Task to carry out | Nothing but the lines from the one containing "(626, 318) = (541, 500): white" to the end of the data should be returned, each exactly as written.

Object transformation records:
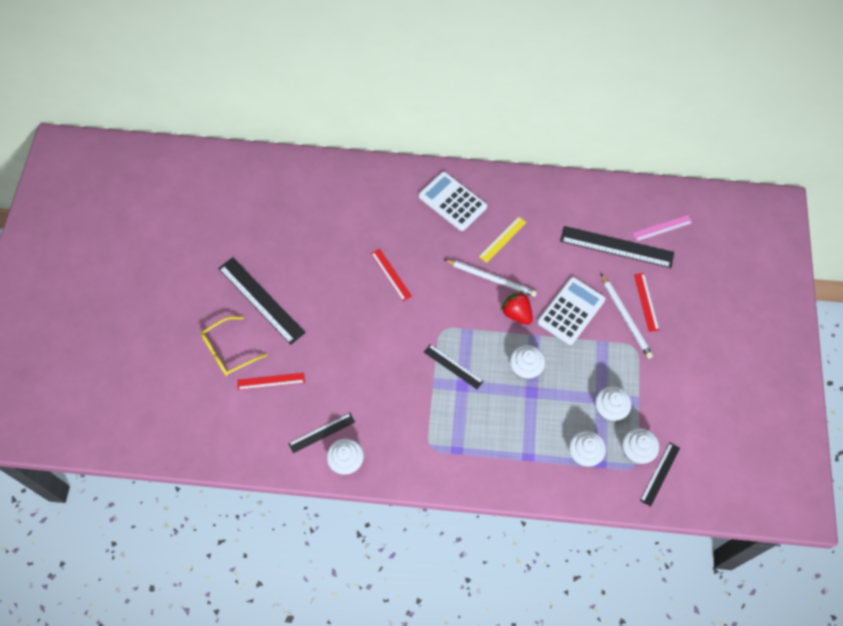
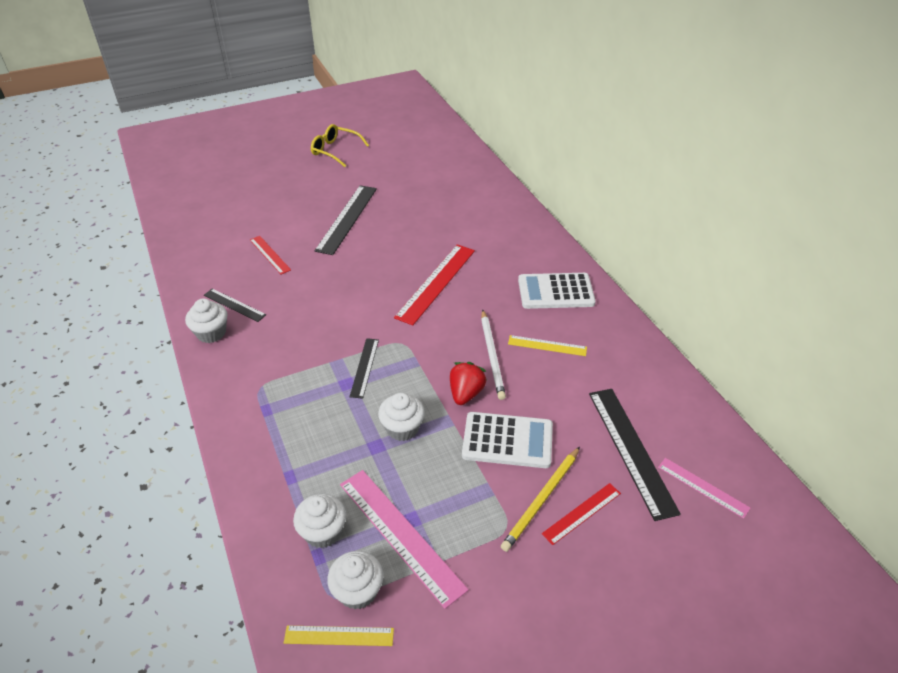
camera: 60 degrees right, 20 degrees down
(228, 351) = (284, 221): yellow glasses -> yellow glasses (335, 150)
(391, 274) = (436, 283): red ruler -> red ruler, size x1.80
(452, 201) = (555, 292): white calculator -> white calculator turned 105 degrees counterclockwise
(609, 409) = (400, 535): white cupcake -> pink ruler
(626, 318) = (541, 500): white pencil -> yellow pencil
(660, 474) = (339, 635): black ruler -> yellow ruler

Result of the task |
(626, 318) = (541, 500): white pencil -> yellow pencil
(660, 474) = (339, 635): black ruler -> yellow ruler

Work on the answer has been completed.